WHAT TO DO: Nothing in the records may be altered, and no picture may be included. Restate them in full.

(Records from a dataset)

┌──

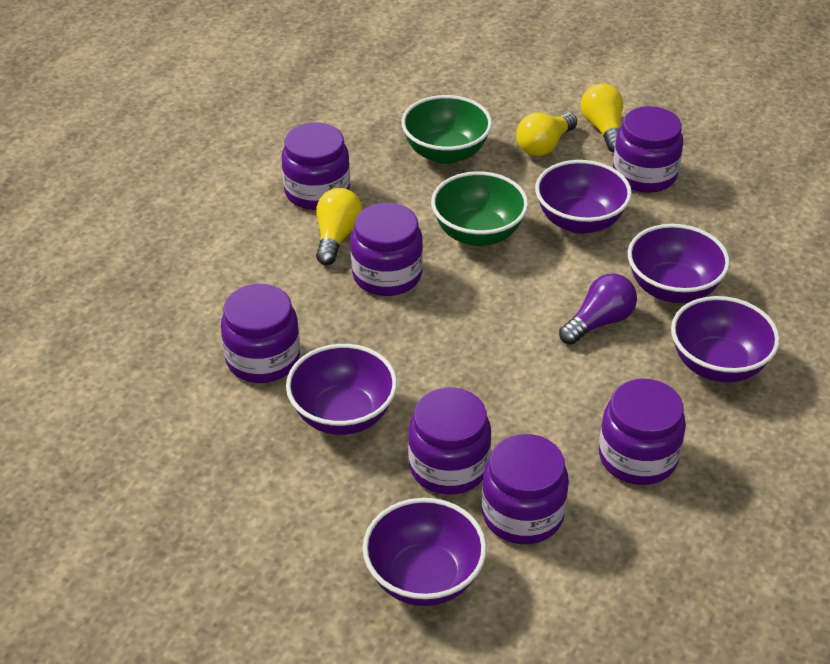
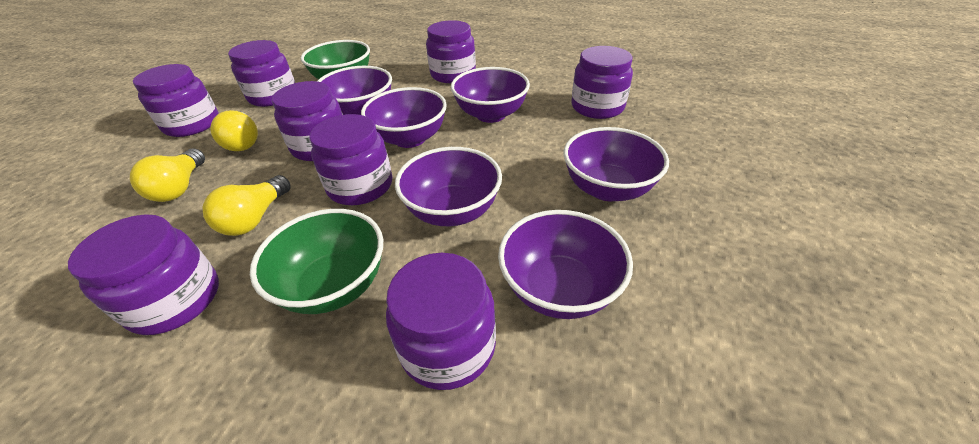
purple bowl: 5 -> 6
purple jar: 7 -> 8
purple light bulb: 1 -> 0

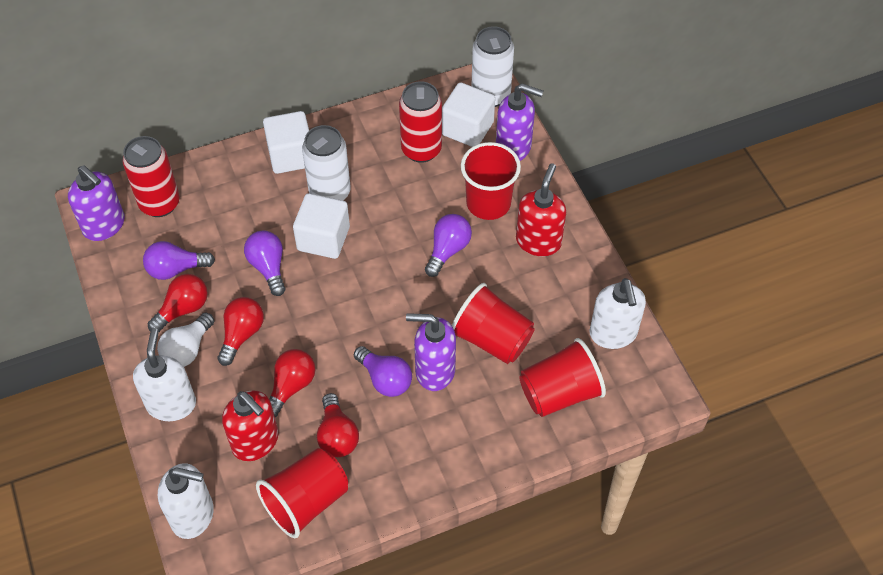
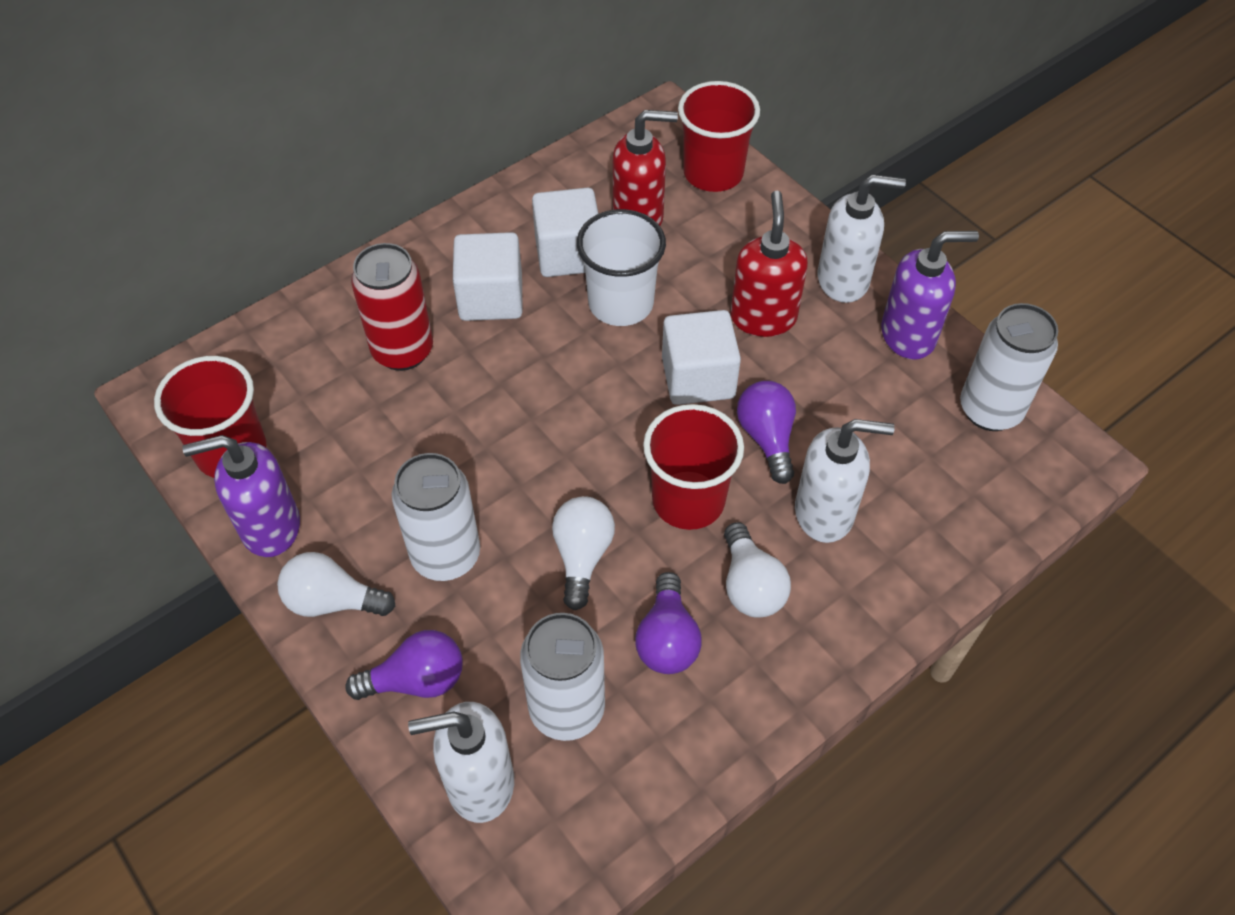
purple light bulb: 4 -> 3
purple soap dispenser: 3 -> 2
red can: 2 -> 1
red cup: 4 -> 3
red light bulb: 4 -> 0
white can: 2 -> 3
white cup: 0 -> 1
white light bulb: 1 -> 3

└──

WRITTEN RESPONSE:
purple bowl: 5 -> 6
purple jar: 7 -> 8
purple light bulb: 1 -> 0

purple light bulb: 4 -> 3
purple soap dispenser: 3 -> 2
red can: 2 -> 1
red cup: 4 -> 3
red light bulb: 4 -> 0
white can: 2 -> 3
white cup: 0 -> 1
white light bulb: 1 -> 3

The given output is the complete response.